-- YOUR TASK --
Whenever a line in the data holds the string "none", copy that line.

-- EXERCISE MATERIALS --
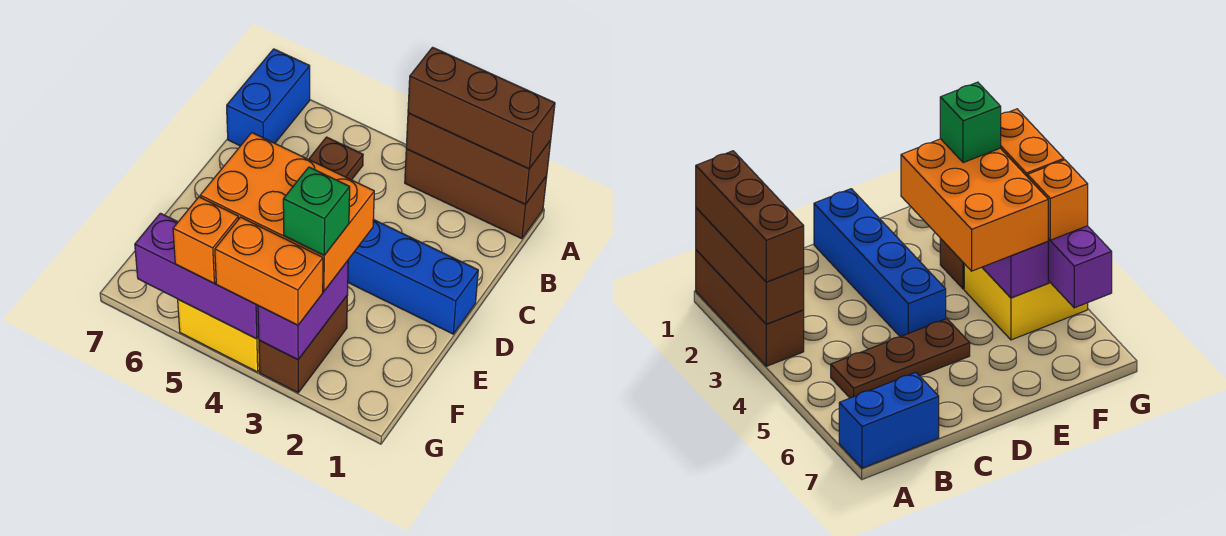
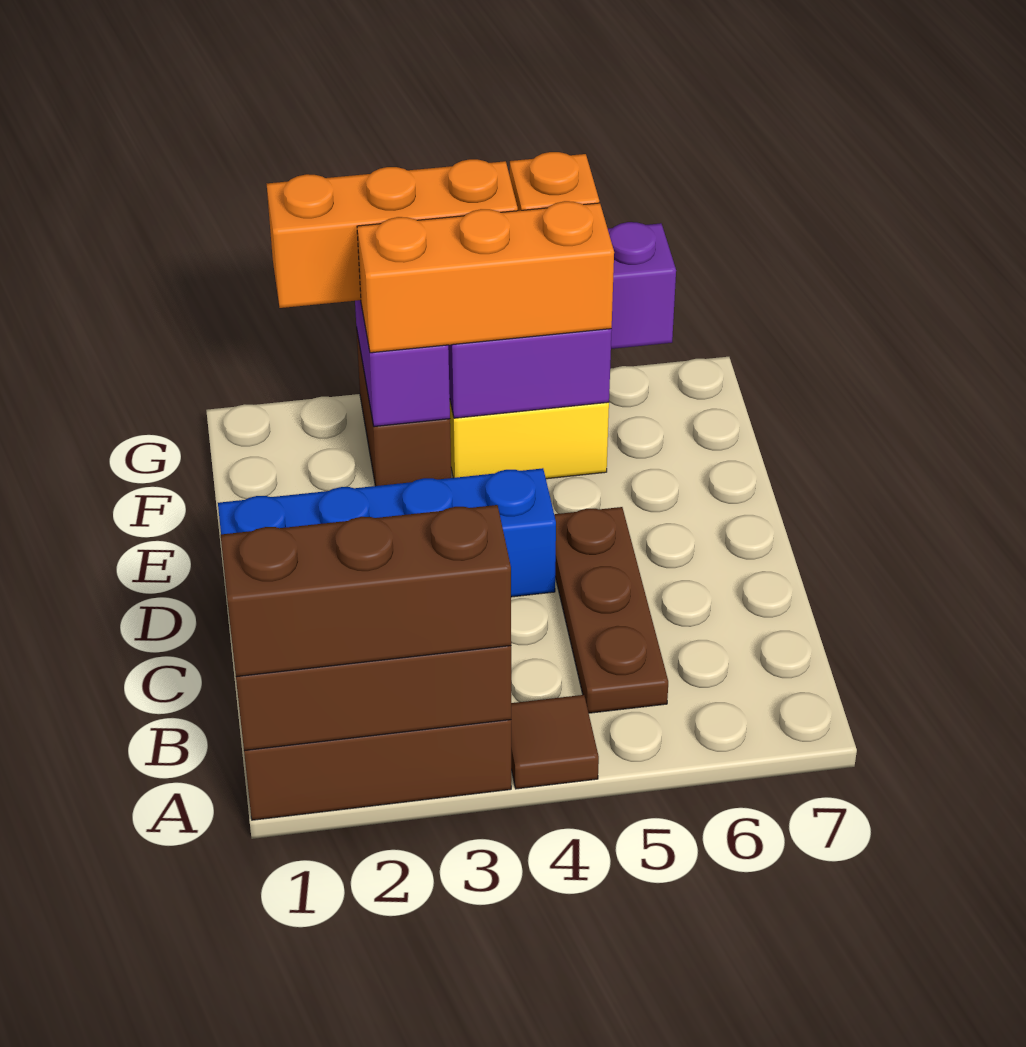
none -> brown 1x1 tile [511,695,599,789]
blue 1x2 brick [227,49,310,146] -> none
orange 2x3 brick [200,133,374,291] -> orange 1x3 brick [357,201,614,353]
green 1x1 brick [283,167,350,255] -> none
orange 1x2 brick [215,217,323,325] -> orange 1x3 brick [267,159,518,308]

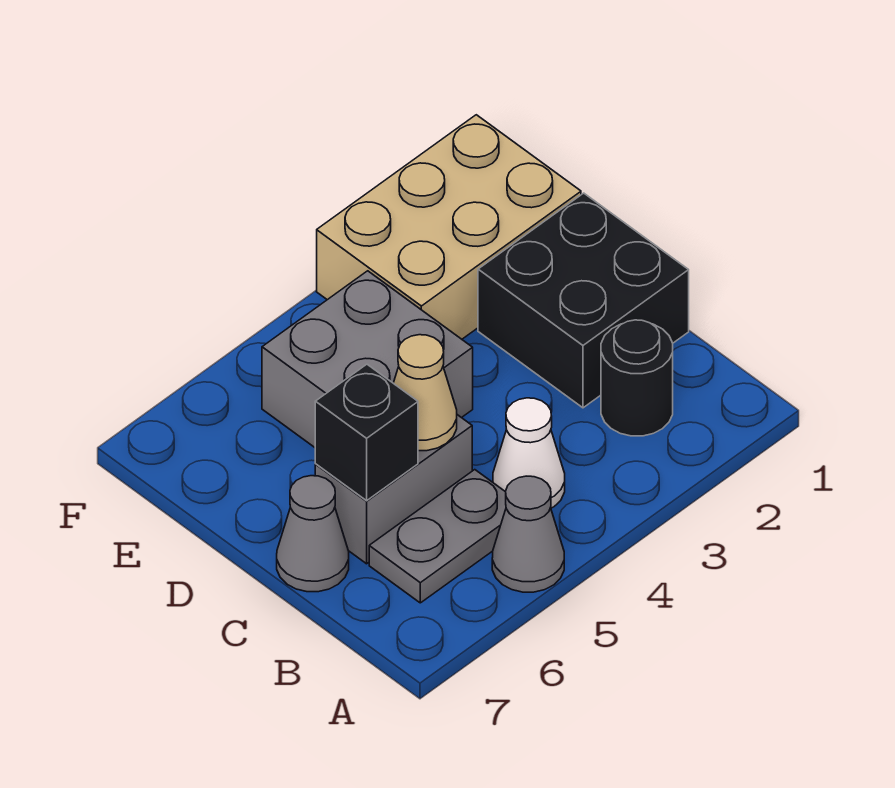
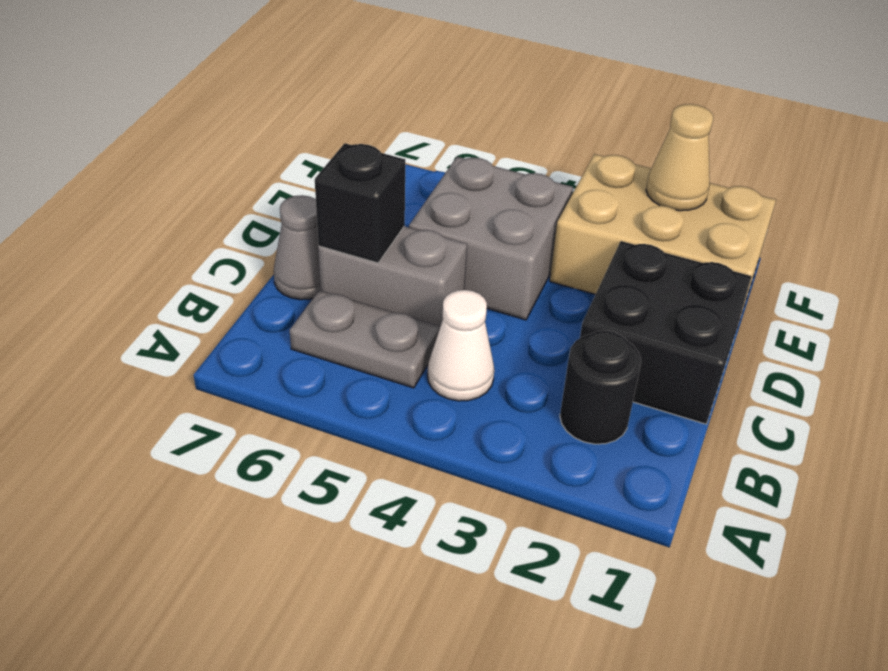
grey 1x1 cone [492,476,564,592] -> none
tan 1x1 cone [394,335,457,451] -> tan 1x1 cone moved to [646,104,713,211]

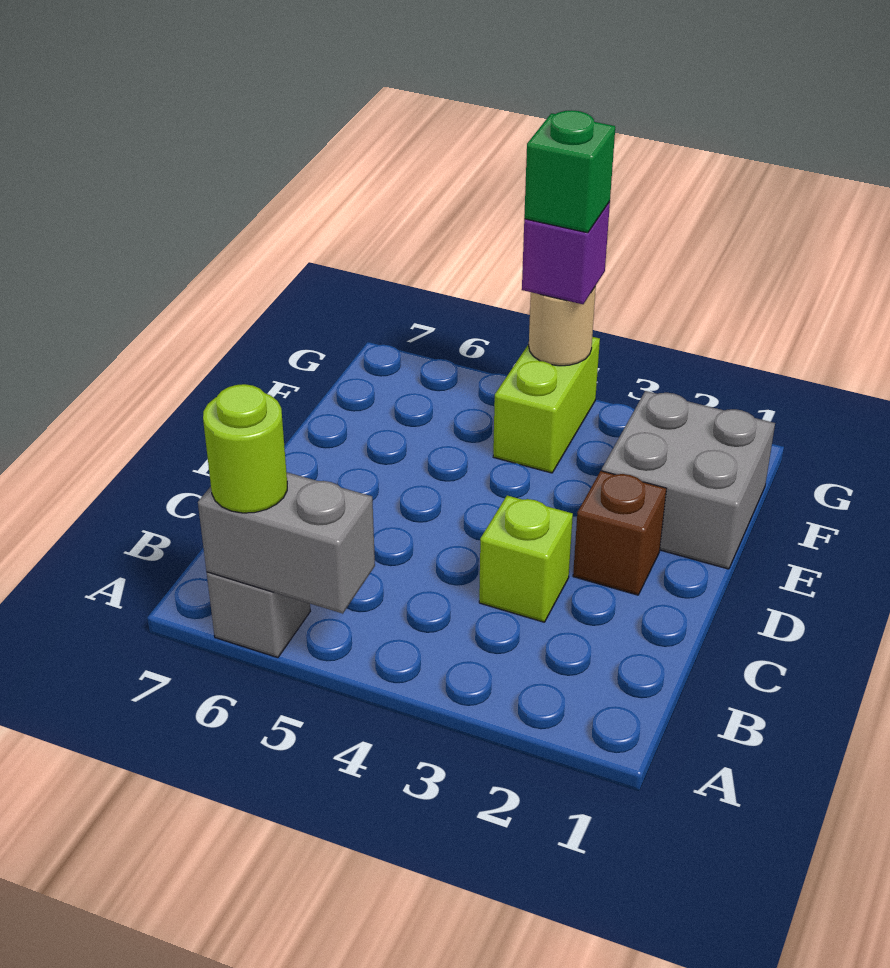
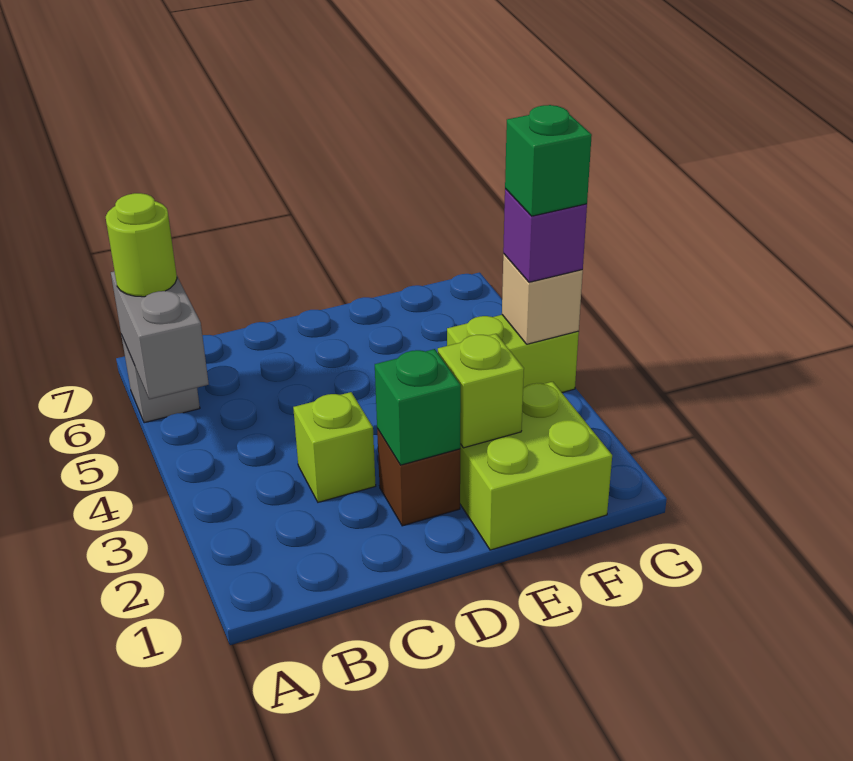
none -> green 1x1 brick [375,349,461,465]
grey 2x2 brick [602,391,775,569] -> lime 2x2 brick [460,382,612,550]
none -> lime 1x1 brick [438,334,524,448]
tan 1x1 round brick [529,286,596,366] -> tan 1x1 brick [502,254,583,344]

-- SOLVED EXERCISE --
none -> brown 1x1 tile [511,695,599,789]
blue 1x2 brick [227,49,310,146] -> none
green 1x1 brick [283,167,350,255] -> none
grey 1x1 cone [492,476,564,592] -> none
none -> green 1x1 brick [375,349,461,465]
none -> lime 1x1 brick [438,334,524,448]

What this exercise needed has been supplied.